In full and without alteration, print the records below, minus any images.
*** Records provided
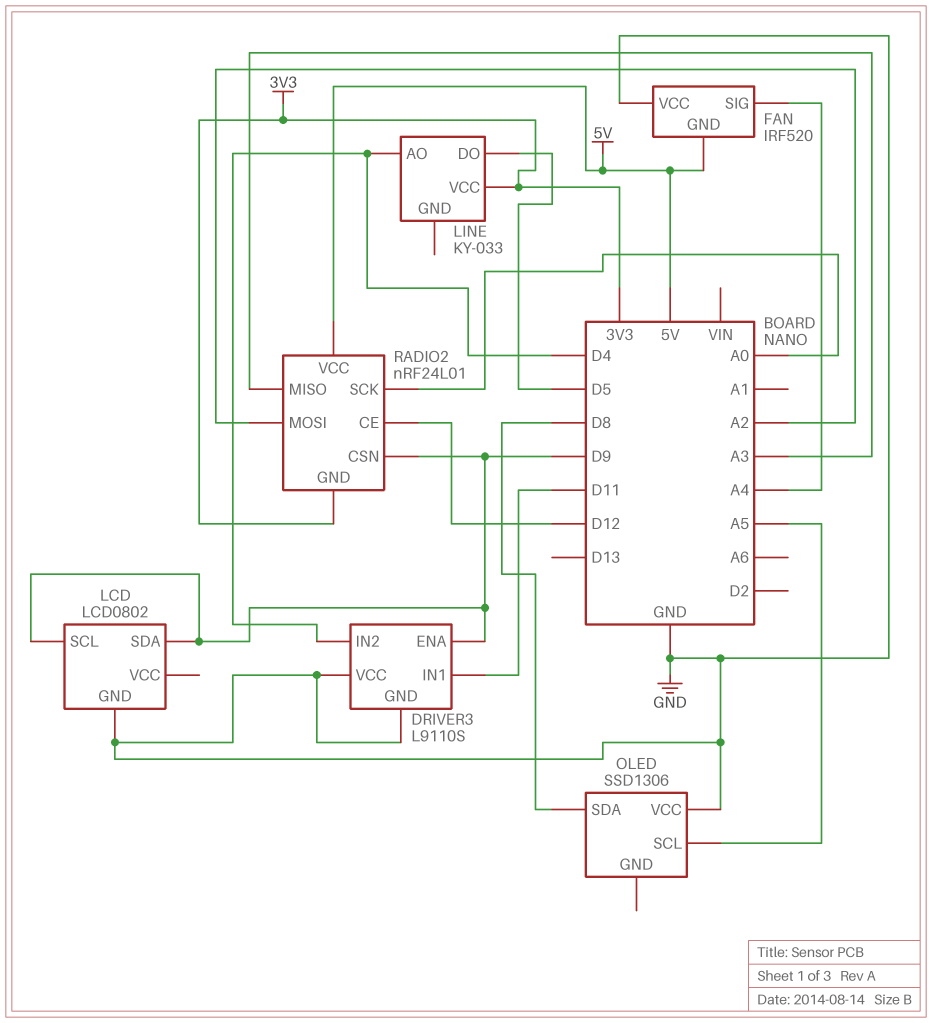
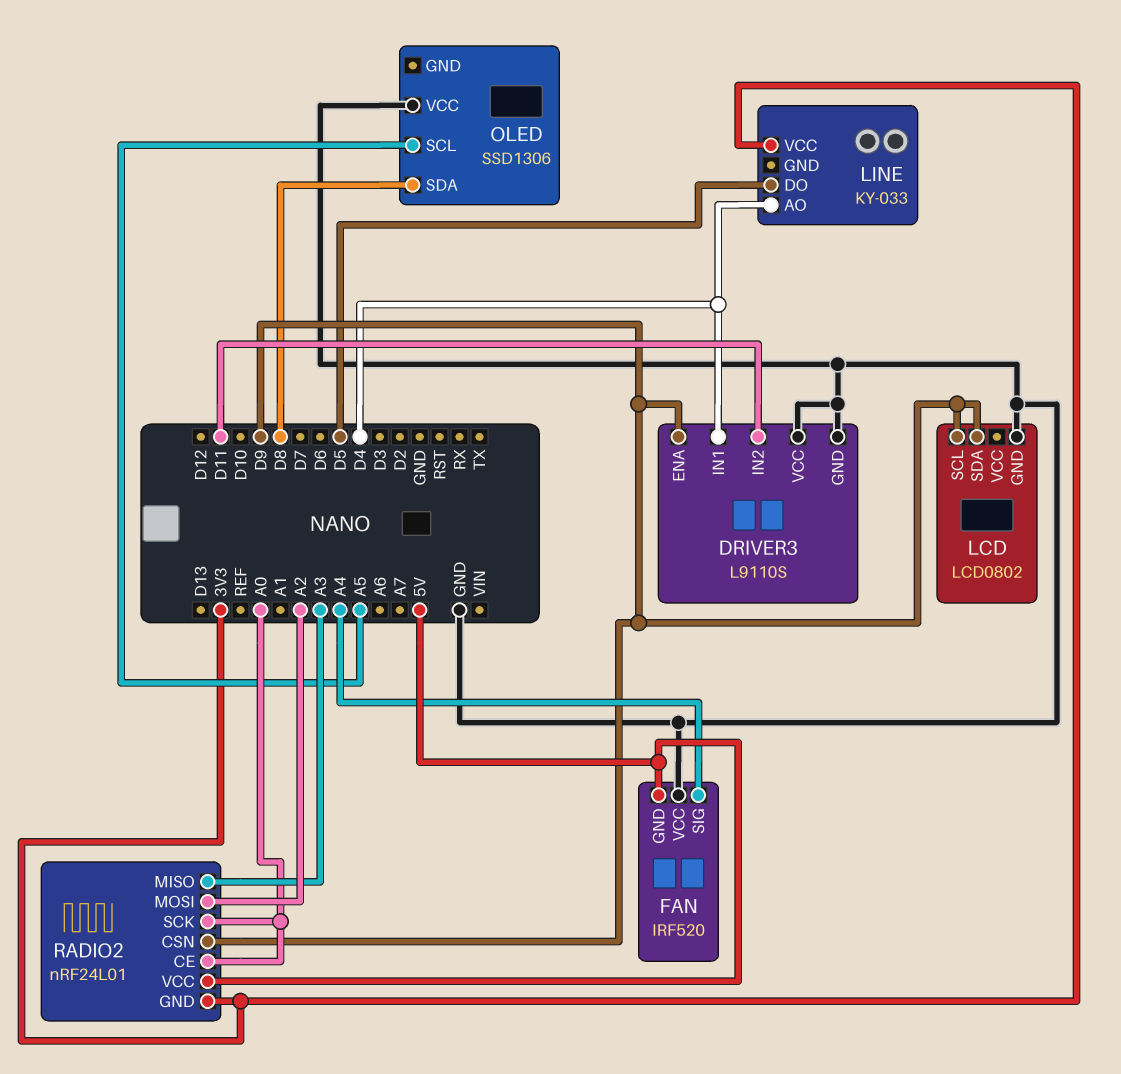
DRIVER3 pin IN1: D11 -> D4
DRIVER3 pin IN2: D4 -> D11
RADIO2 pin CE: D12 -> A0

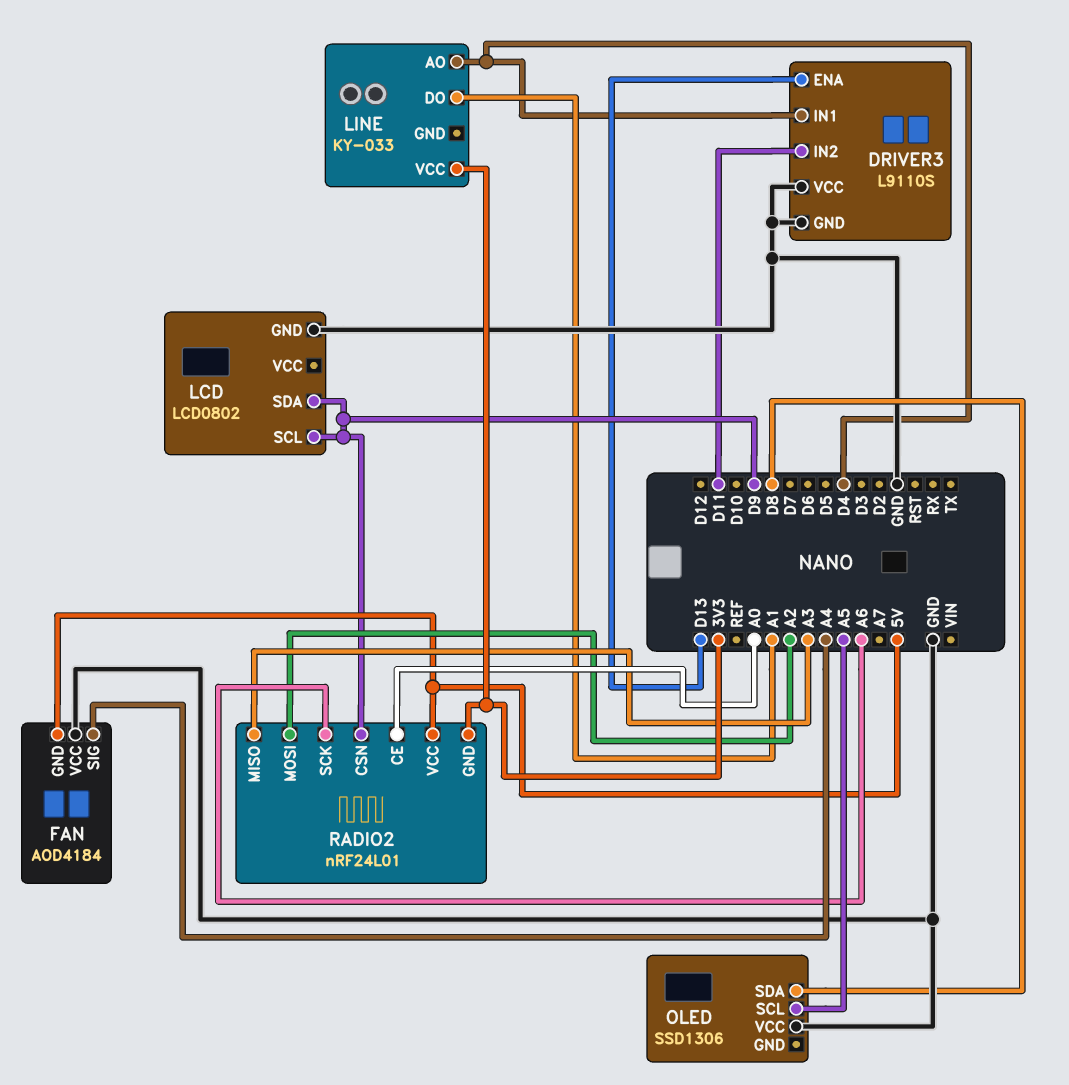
DRIVER3 pin ENA: D9 -> D13
FAN: IRF520 -> AOD4184
LINE pin DO: D5 -> A1
RADIO2 pin SCK: A0 -> A6

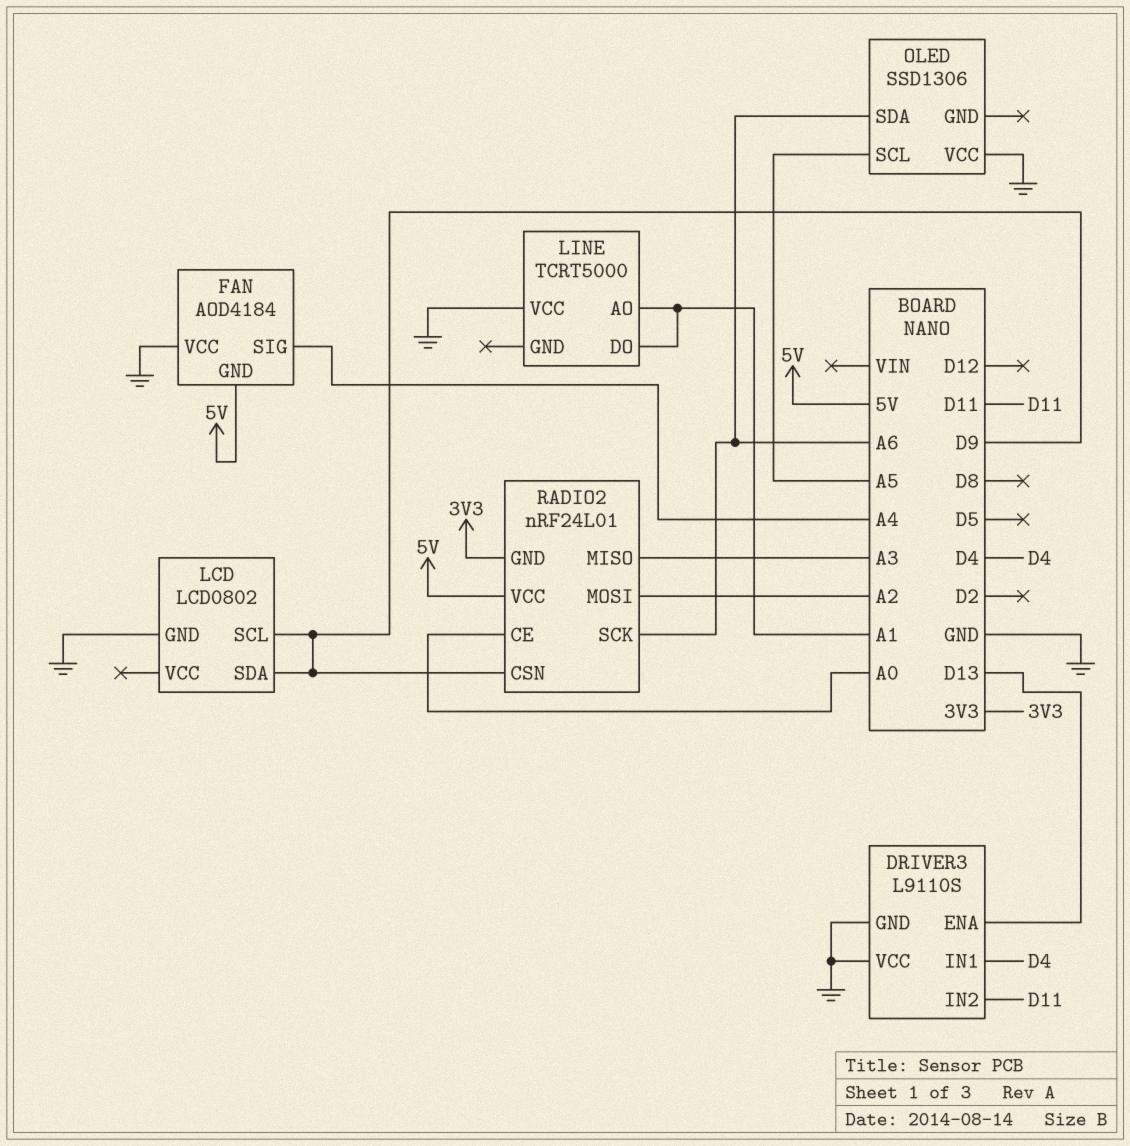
LINE: KY-033 -> TCRT5000
LINE pin AO: D4 -> A1
LINE pin VCC: 3V3 -> GND
OLED pin SDA: D8 -> A6

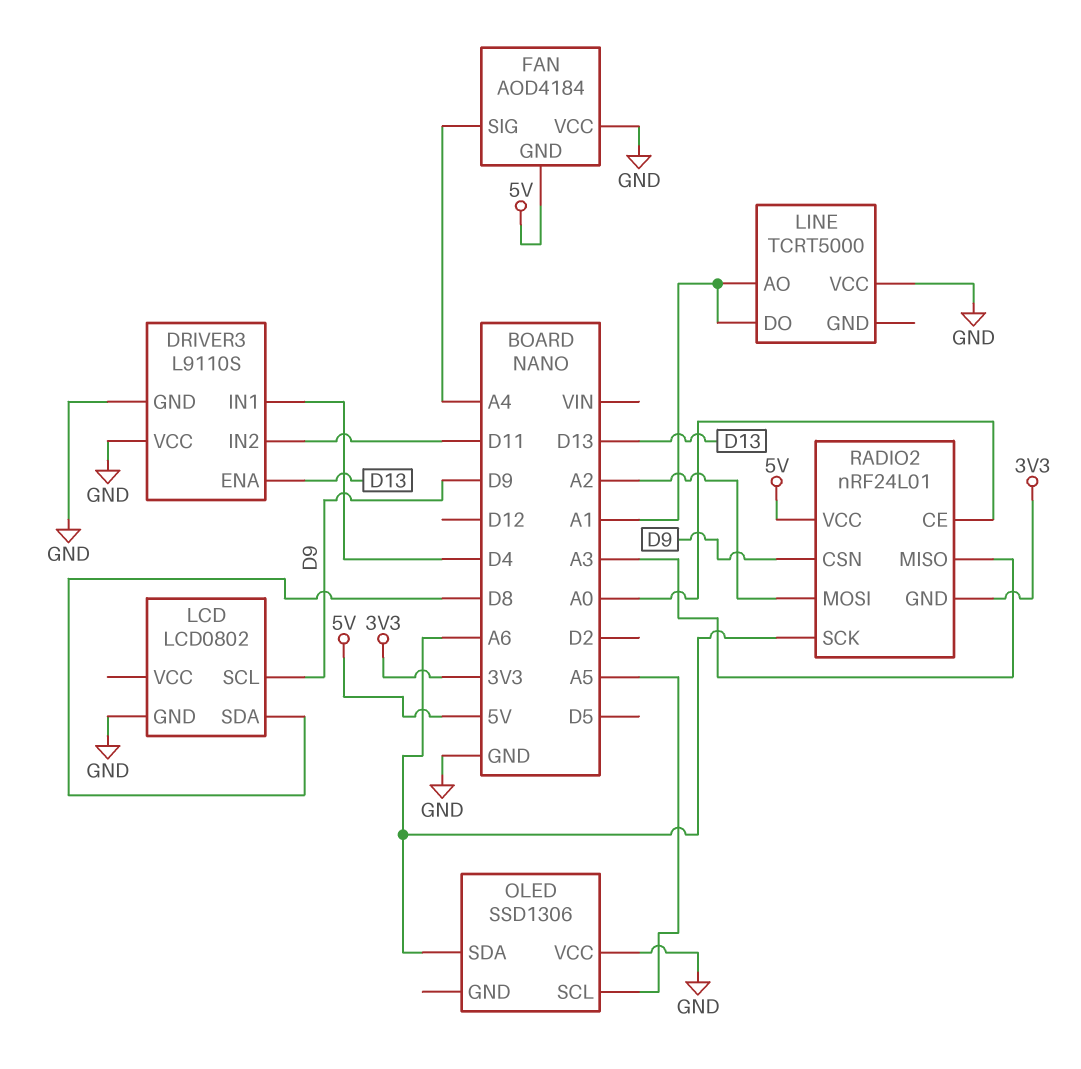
LCD pin SDA: D9 -> D8

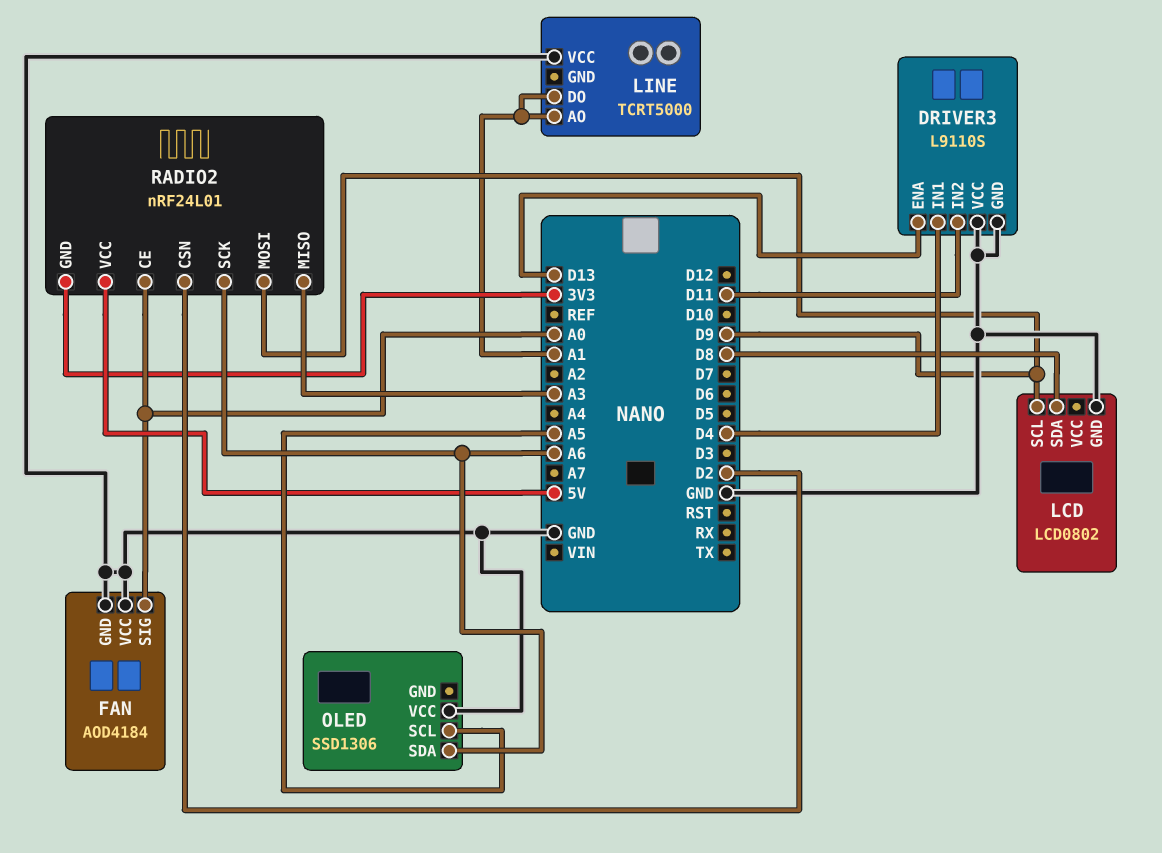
FAN pin GND: 5V -> GND
FAN pin SIG: A4 -> A0
RADIO2 pin CSN: D9 -> D2
RADIO2 pin MOSI: A2 -> D9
******
→ **Response**
DRIVER3 pin IN1: D11 -> D4
DRIVER3 pin IN2: D4 -> D11
RADIO2 pin CE: D12 -> A0

DRIVER3 pin ENA: D9 -> D13
FAN: IRF520 -> AOD4184
LINE pin DO: D5 -> A1
RADIO2 pin SCK: A0 -> A6

LINE: KY-033 -> TCRT5000
LINE pin AO: D4 -> A1
LINE pin VCC: 3V3 -> GND
OLED pin SDA: D8 -> A6

LCD pin SDA: D9 -> D8

FAN pin GND: 5V -> GND
FAN pin SIG: A4 -> A0
RADIO2 pin CSN: D9 -> D2
RADIO2 pin MOSI: A2 -> D9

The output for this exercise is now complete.